═══ Records shown ═══

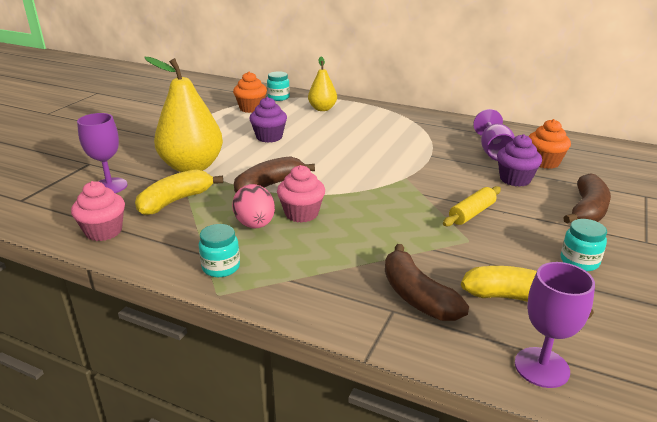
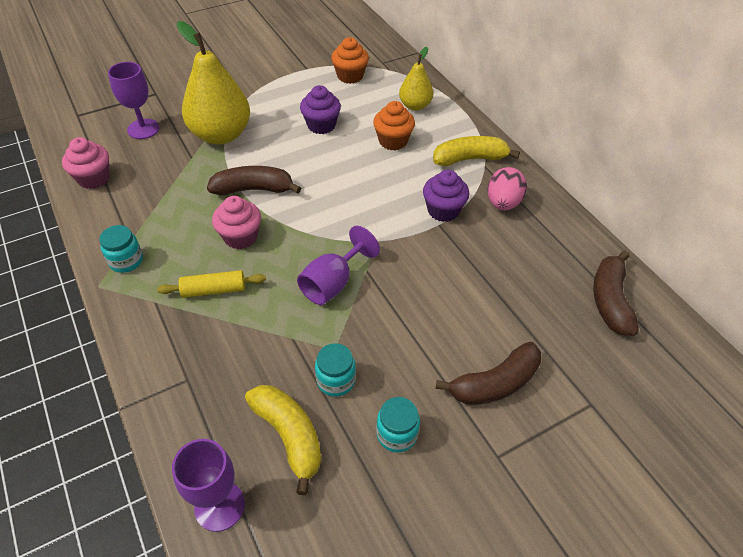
camera: 35 degrees right, 20 degrees up
(176, 201) = (169, 171): yellow banana -> yellow banana (470, 159)
(255, 225) = (194, 230): pink egg -> pink egg (503, 203)
(278, 97) = (392, 70): turquoise jar -> turquoise jar (336, 380)
(417, 296) = (219, 378): brown banana -> brown banana (610, 300)
(472, 213) = (378, 320): yellow rolling pin -> yellow rolling pin (214, 290)
(493, 151) = (510, 252): purple goblet -> purple goblet (332, 283)
(515, 179) = (479, 302): purple cupcake -> purple cupcake (443, 210)
(544, 162) = (545, 296): orange cupcake -> orange cupcake (393, 141)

═══

:: Problem description ::
The pictures stay out; copy the rest of the data word for word.

:: Output of the task ::
camera: 35 degrees right, 20 degrees up
(176, 201) = (169, 171): yellow banana -> yellow banana (470, 159)
(255, 225) = (194, 230): pink egg -> pink egg (503, 203)
(278, 97) = (392, 70): turquoise jar -> turquoise jar (336, 380)
(417, 296) = (219, 378): brown banana -> brown banana (610, 300)
(472, 213) = (378, 320): yellow rolling pin -> yellow rolling pin (214, 290)
(493, 151) = (510, 252): purple goblet -> purple goblet (332, 283)
(515, 179) = (479, 302): purple cupcake -> purple cupcake (443, 210)
(544, 162) = (545, 296): orange cupcake -> orange cupcake (393, 141)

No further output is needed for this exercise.